Data section:
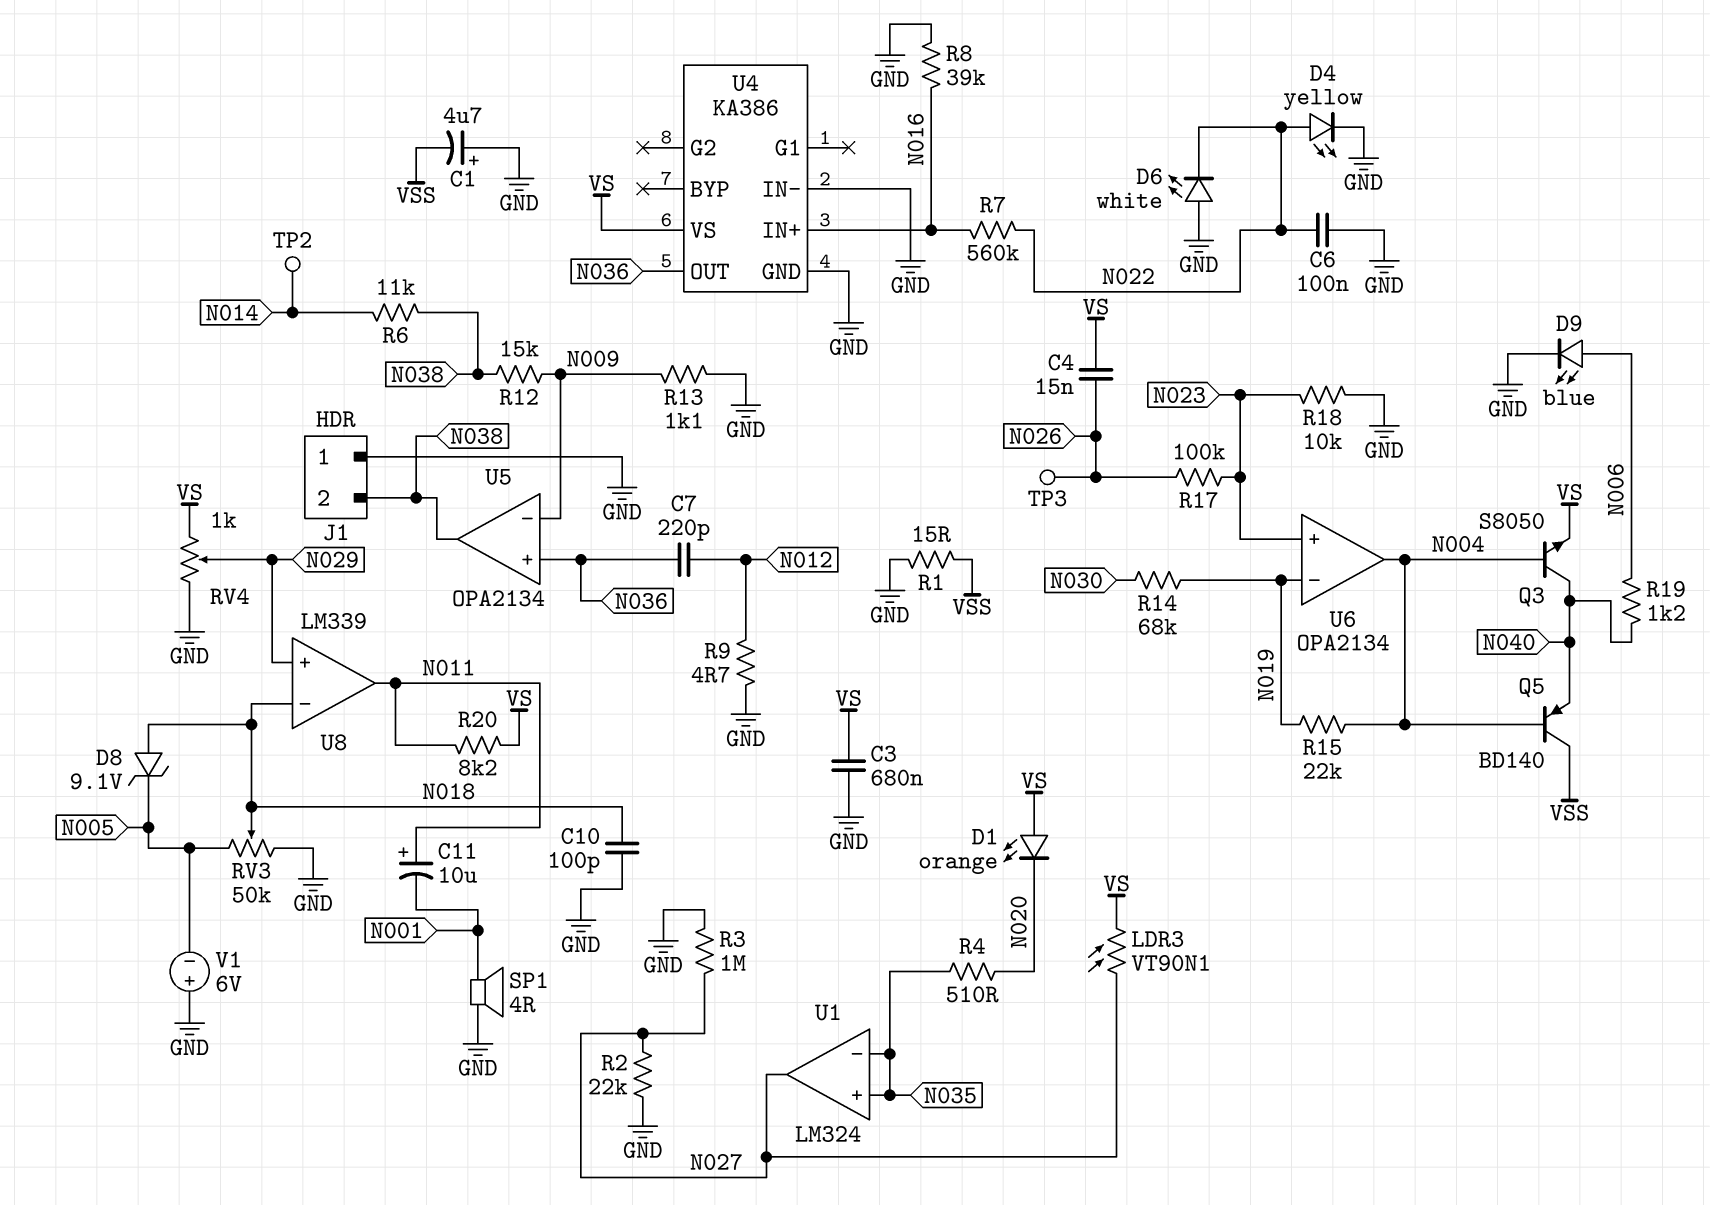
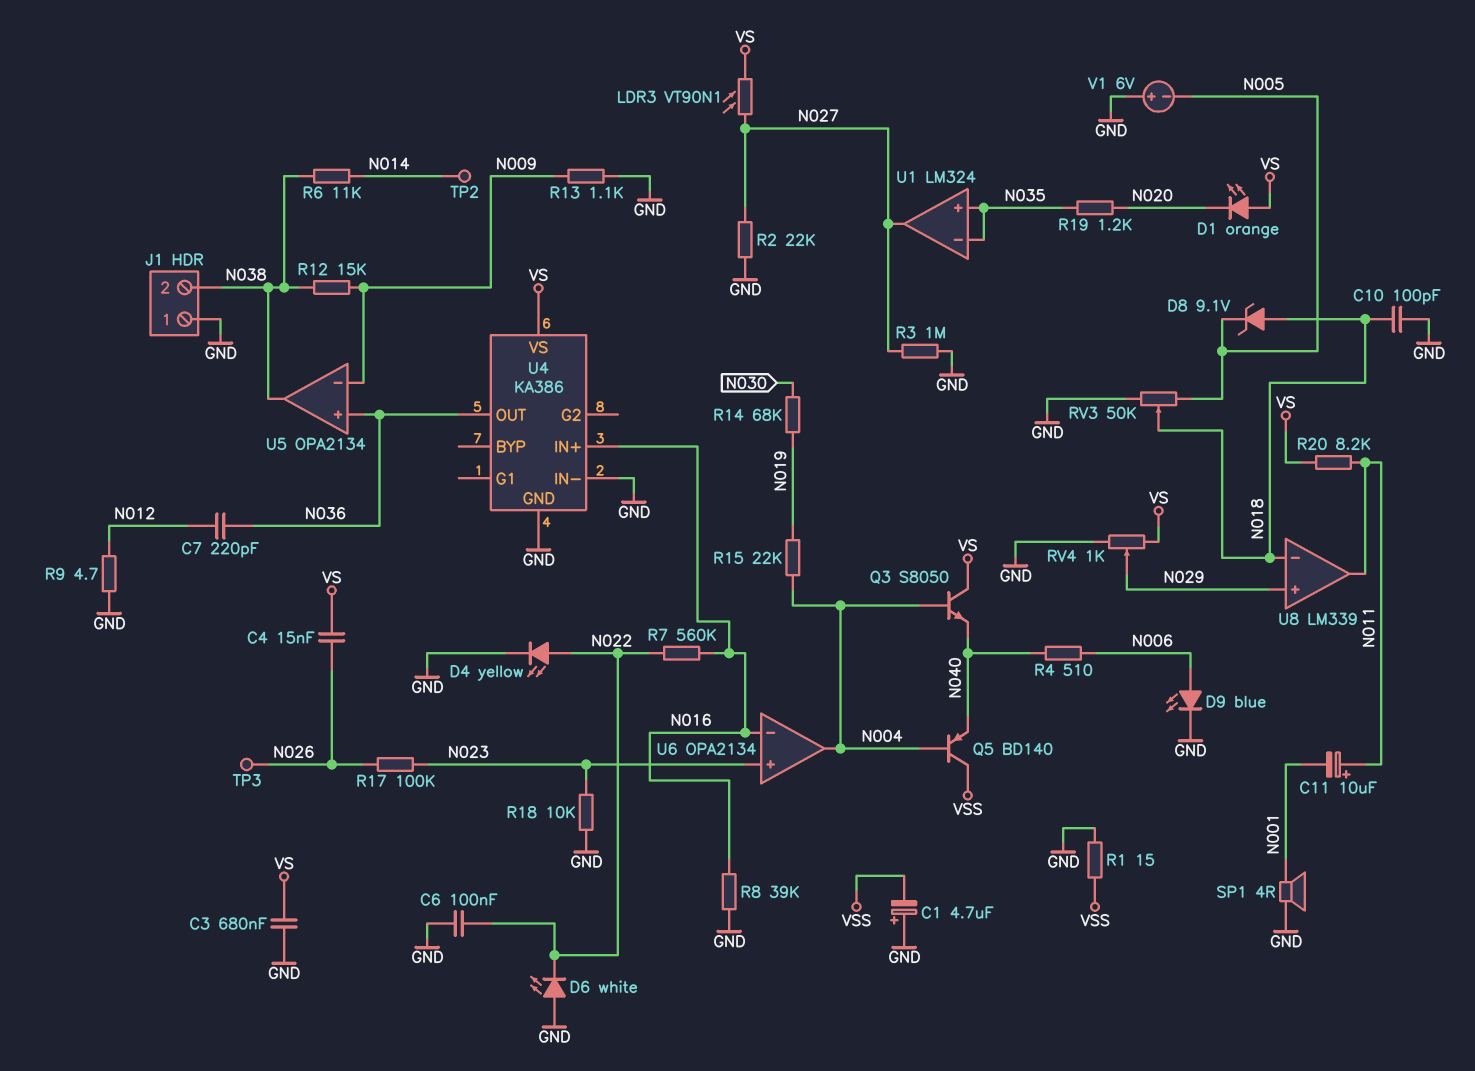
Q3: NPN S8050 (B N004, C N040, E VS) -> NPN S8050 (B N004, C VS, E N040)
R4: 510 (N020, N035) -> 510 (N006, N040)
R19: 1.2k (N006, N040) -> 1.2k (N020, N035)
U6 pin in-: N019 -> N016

---

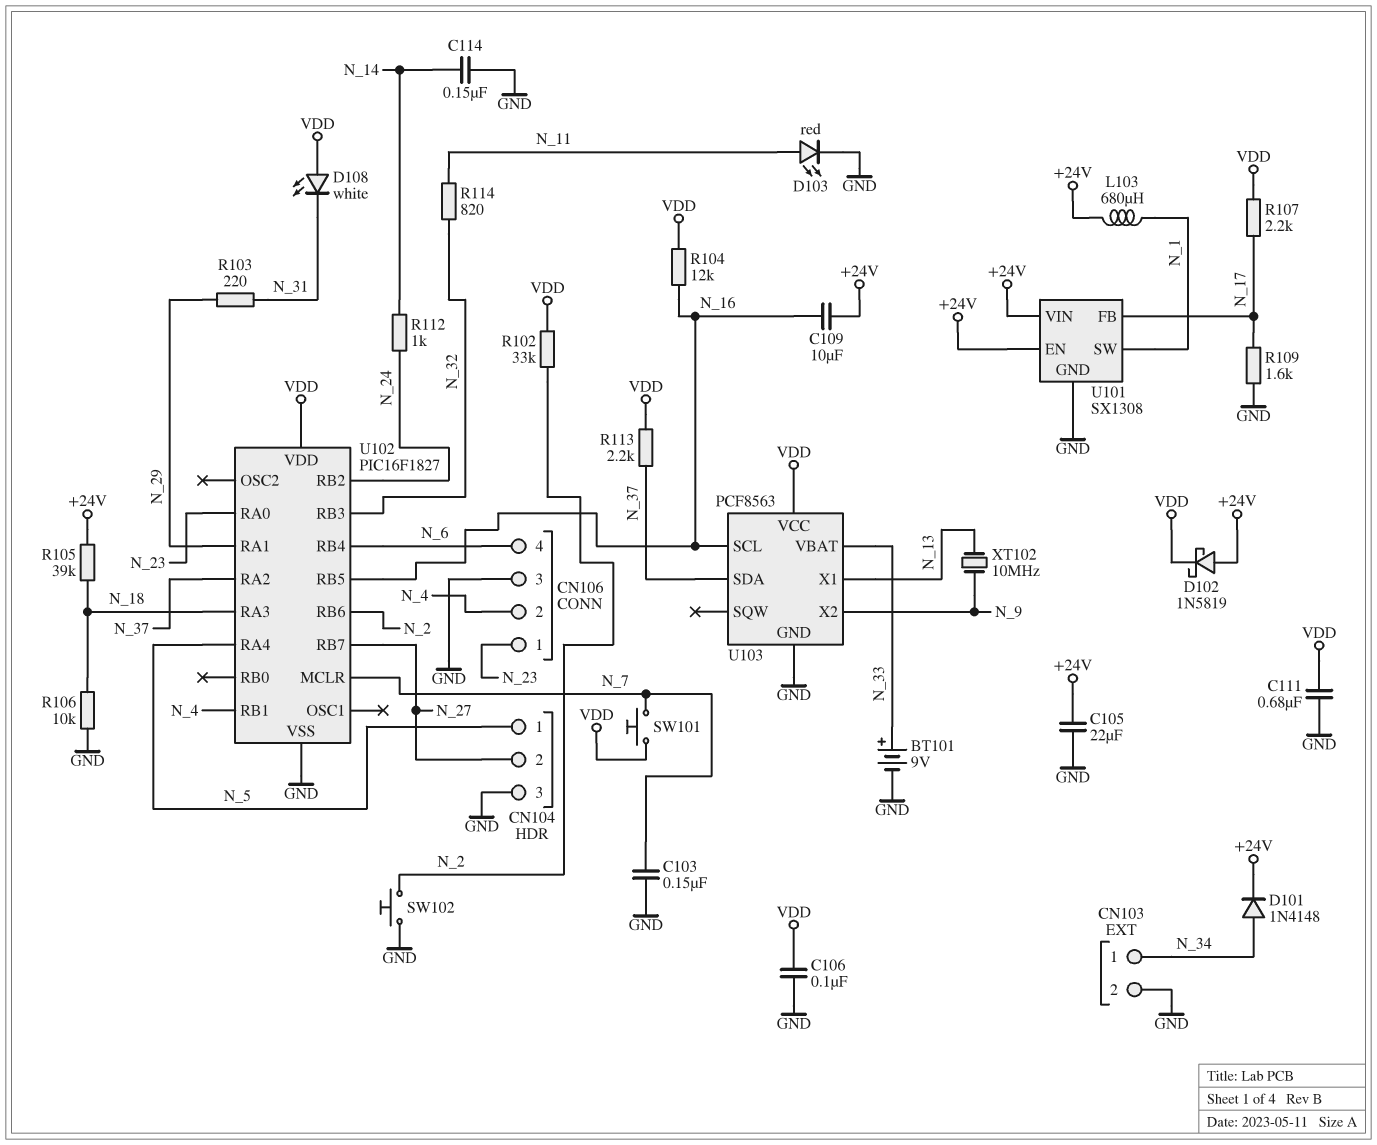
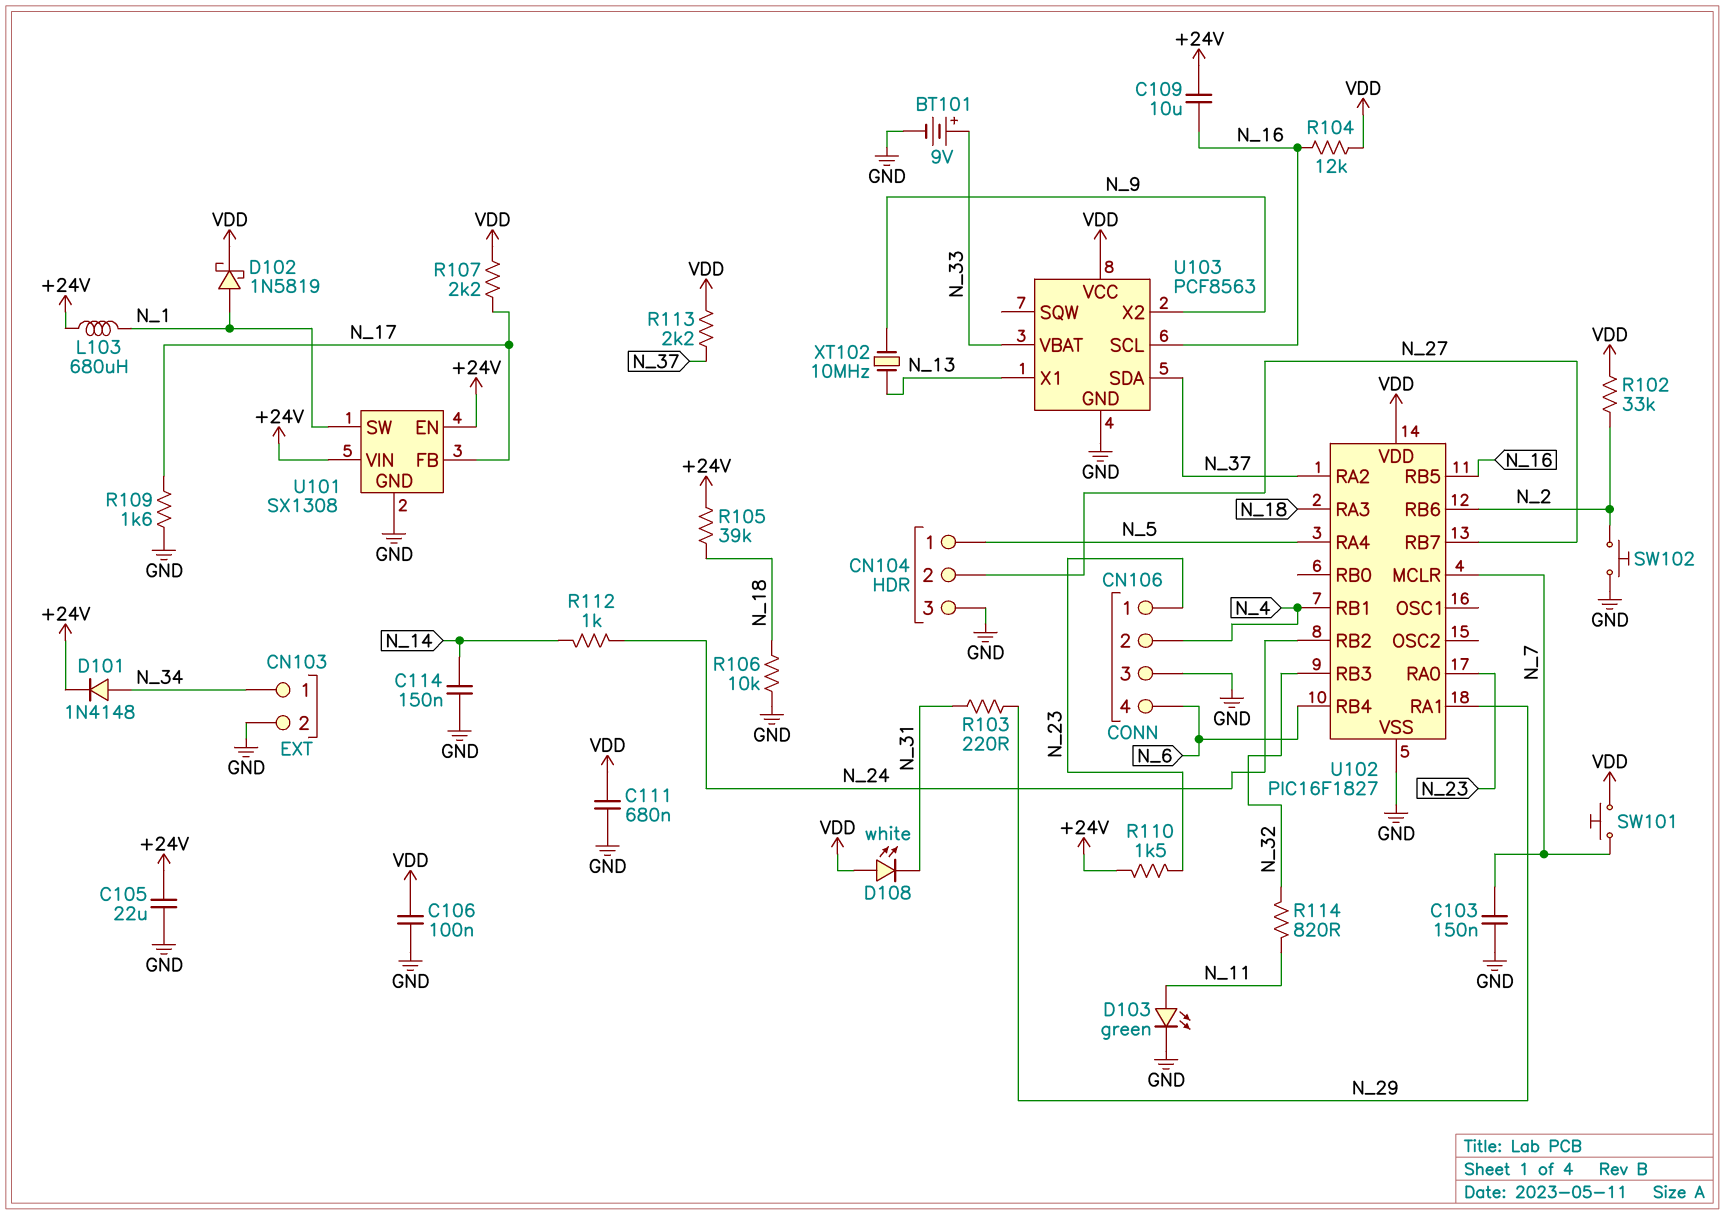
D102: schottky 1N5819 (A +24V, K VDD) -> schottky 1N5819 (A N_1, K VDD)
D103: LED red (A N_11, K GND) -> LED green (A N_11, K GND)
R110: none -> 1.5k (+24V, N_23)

Task brief: Which lines above run from the one containing "Q3: NPN S8050" down to the one containing "U6 pin in-: N019 -> N016"? Repeat exactly those, both ends included, and nothing else.

Exercise response:
Q3: NPN S8050 (B N004, C N040, E VS) -> NPN S8050 (B N004, C VS, E N040)
R4: 510 (N020, N035) -> 510 (N006, N040)
R19: 1.2k (N006, N040) -> 1.2k (N020, N035)
U6 pin in-: N019 -> N016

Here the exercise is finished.